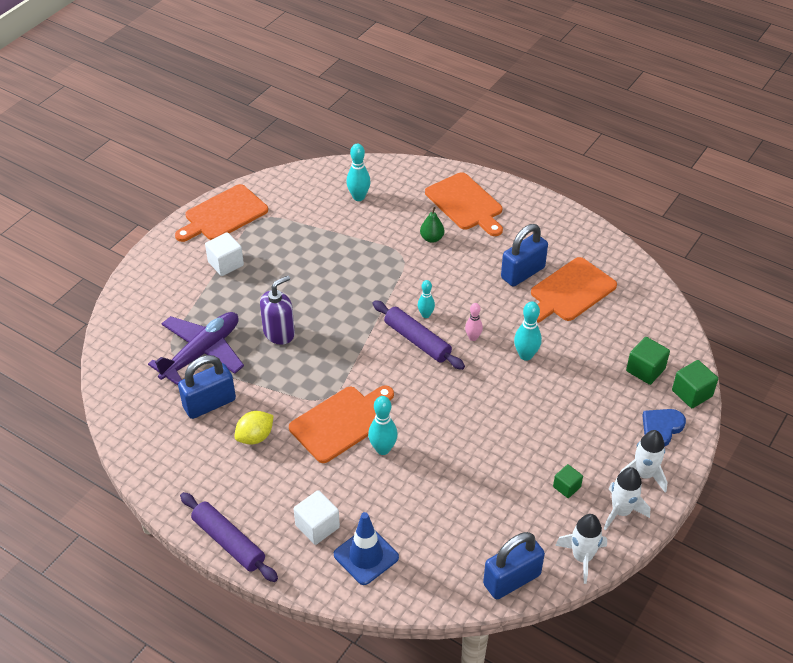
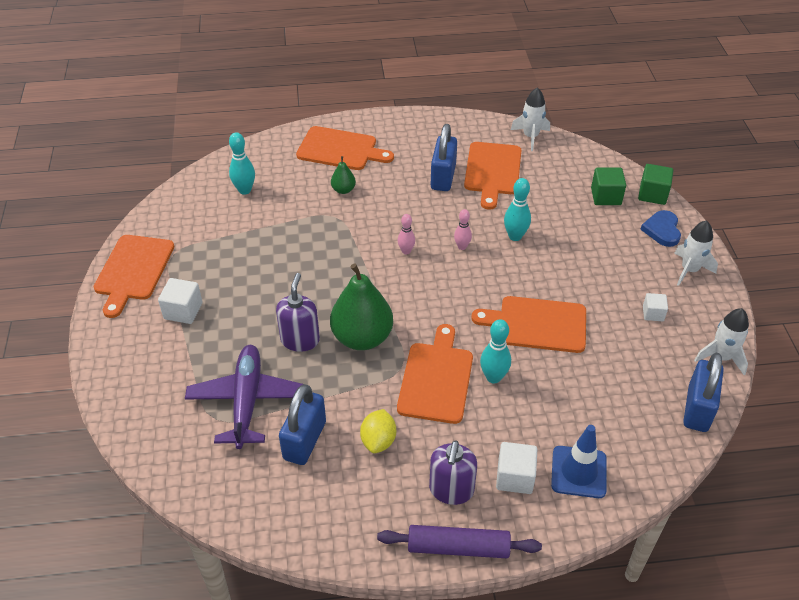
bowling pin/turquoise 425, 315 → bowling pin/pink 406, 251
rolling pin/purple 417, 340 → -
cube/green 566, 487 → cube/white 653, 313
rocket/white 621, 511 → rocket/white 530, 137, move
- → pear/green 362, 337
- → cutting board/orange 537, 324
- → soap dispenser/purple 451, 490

====

▶ What you will do: What comes back should match the records exactly, minus any pictures.

▶ Answer space:
bowling pin/turquoise 425, 315 → bowling pin/pink 406, 251
rolling pin/purple 417, 340 → -
cube/green 566, 487 → cube/white 653, 313
rocket/white 621, 511 → rocket/white 530, 137, move
- → pear/green 362, 337
- → cutting board/orange 537, 324
- → soap dispenser/purple 451, 490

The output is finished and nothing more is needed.